▶ WORK TO BE COMPLETED
Given the records below, would you repeat exactly the lines that begin at the one containing "purple truck [84,434,139,501]" and end at the one containing "none -> pink drum [659,185,818,309]", inclusive?

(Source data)
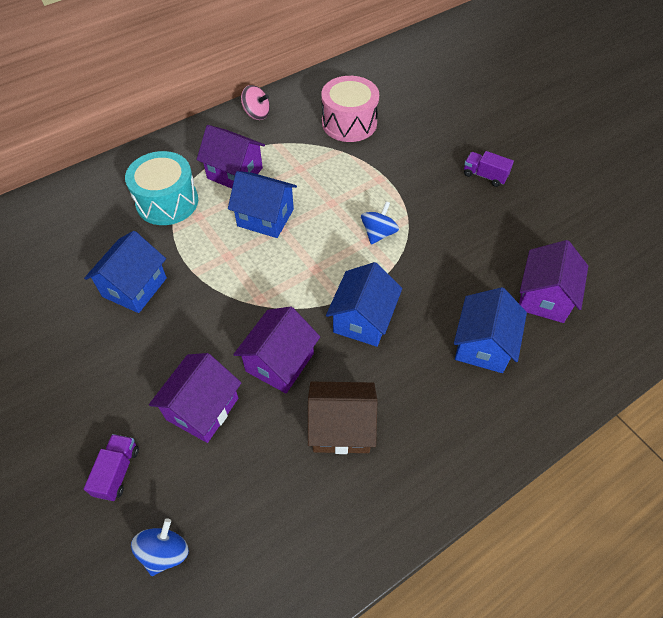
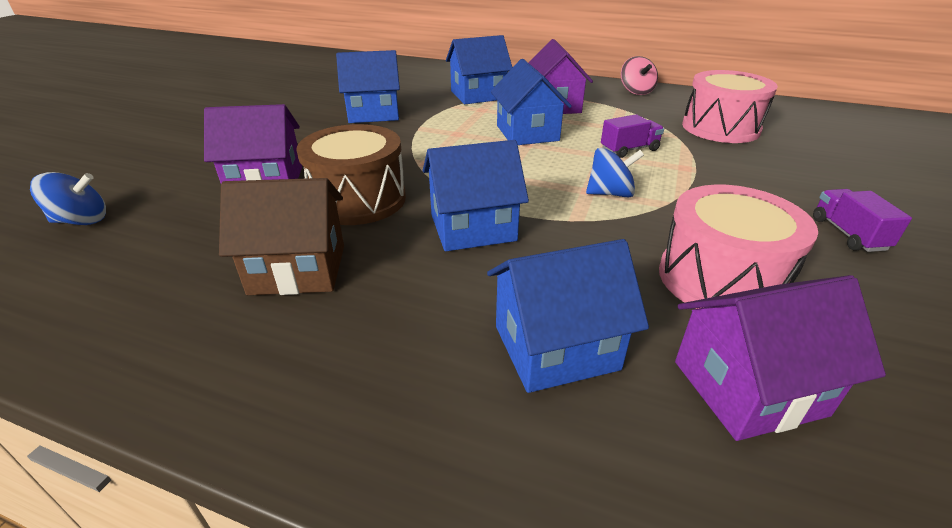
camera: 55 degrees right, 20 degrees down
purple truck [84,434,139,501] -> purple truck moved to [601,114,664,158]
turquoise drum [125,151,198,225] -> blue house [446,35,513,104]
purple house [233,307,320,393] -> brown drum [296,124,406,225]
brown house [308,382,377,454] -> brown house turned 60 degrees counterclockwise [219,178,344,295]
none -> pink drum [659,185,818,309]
---
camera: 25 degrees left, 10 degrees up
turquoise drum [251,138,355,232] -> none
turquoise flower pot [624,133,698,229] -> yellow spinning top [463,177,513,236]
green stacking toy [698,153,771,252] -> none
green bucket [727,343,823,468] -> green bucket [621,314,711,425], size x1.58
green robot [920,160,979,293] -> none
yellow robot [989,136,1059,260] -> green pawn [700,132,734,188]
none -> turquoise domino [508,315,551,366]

▶ EXERCISE SOLUTION
purple truck [84,434,139,501] -> purple truck moved to [601,114,664,158]
turquoise drum [125,151,198,225] -> blue house [446,35,513,104]
purple house [233,307,320,393] -> brown drum [296,124,406,225]
brown house [308,382,377,454] -> brown house turned 60 degrees counterclockwise [219,178,344,295]
none -> pink drum [659,185,818,309]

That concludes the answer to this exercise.